Object change listings

= = = = = = =

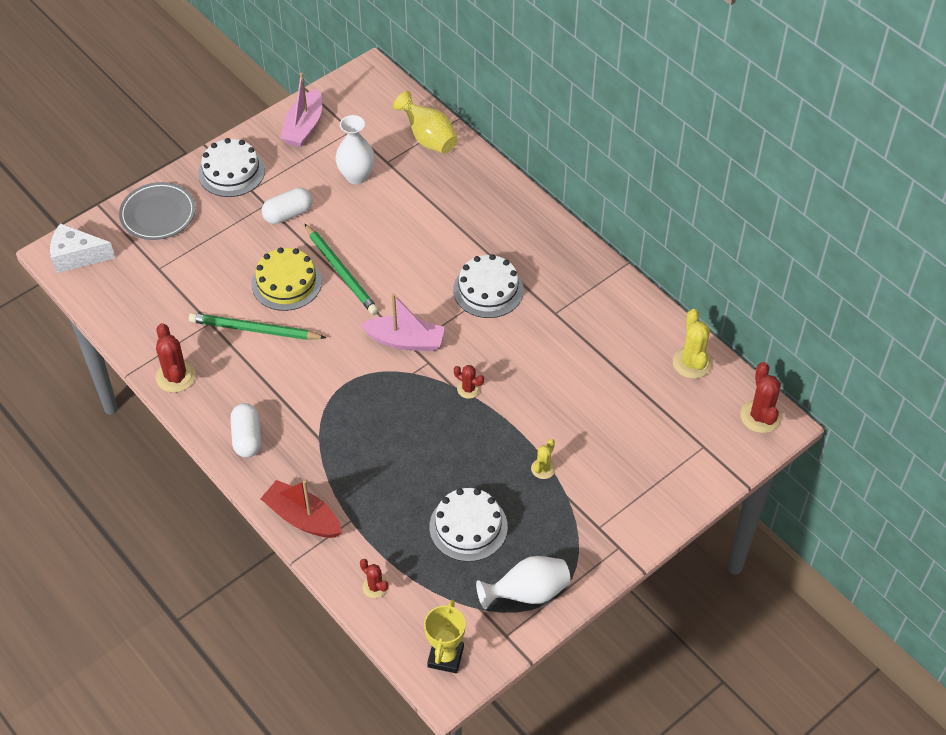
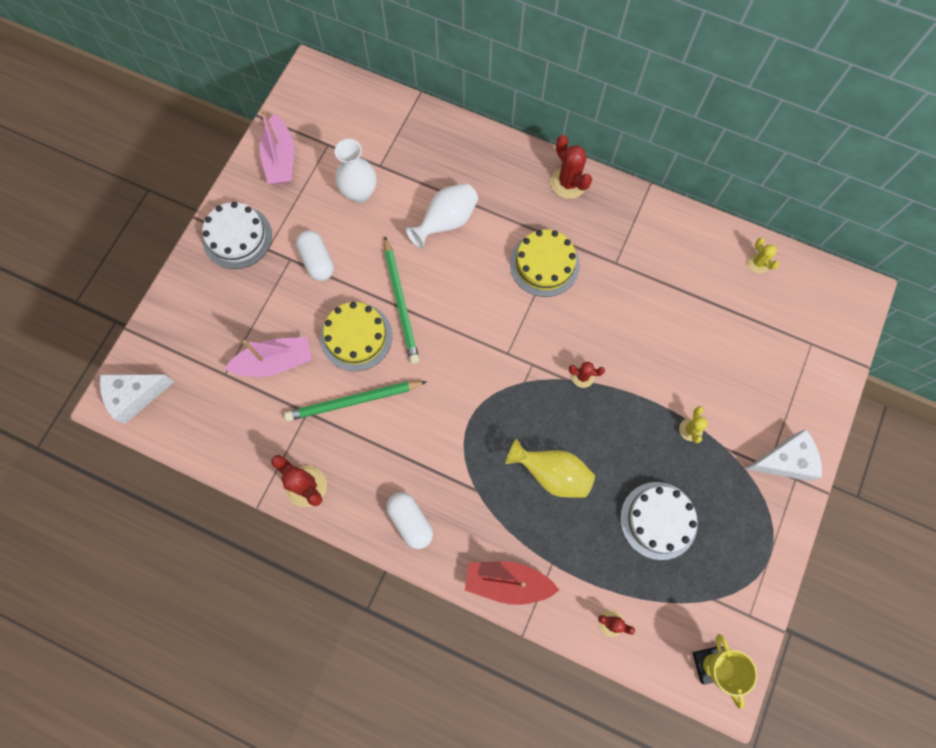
camera: 25 degrees left, 20 degrees up
(158, 214) = (190, 314): grey plate -> none
(288, 214) = (317, 261): white capsule -> white capsule turned 60 degrees counterclockwise
(341, 271) = (401, 302): green pencil -> green pencil turned 45 degrees clockwise
(405, 341) = (499, 351): pink boat -> pink boat (275, 362)
(428, 138) = (404, 125): yellow vase -> yellow vase (551, 473)
(488, 290) = (544, 264): white cake -> yellow cake
(527, 593) = (744, 563): white vase -> white vase (446, 222)
(617, 528) = (784, 460): none -> white cheese
(692, 363) = (758, 263): yellow cactus -> yellow cactus, size x0.59
(760, 416) = (841, 292): red cactus -> red cactus (568, 183)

= = = = = = =

• [EXERCISE OBJECTIVE]
Because only the text is wanted, repeat all the entries exactly and leave out the pictures.

• [RESPONSE]
camera: 25 degrees left, 20 degrees up
(158, 214) = (190, 314): grey plate -> none
(288, 214) = (317, 261): white capsule -> white capsule turned 60 degrees counterclockwise
(341, 271) = (401, 302): green pencil -> green pencil turned 45 degrees clockwise
(405, 341) = (499, 351): pink boat -> pink boat (275, 362)
(428, 138) = (404, 125): yellow vase -> yellow vase (551, 473)
(488, 290) = (544, 264): white cake -> yellow cake
(527, 593) = (744, 563): white vase -> white vase (446, 222)
(617, 528) = (784, 460): none -> white cheese
(692, 363) = (758, 263): yellow cactus -> yellow cactus, size x0.59
(760, 416) = (841, 292): red cactus -> red cactus (568, 183)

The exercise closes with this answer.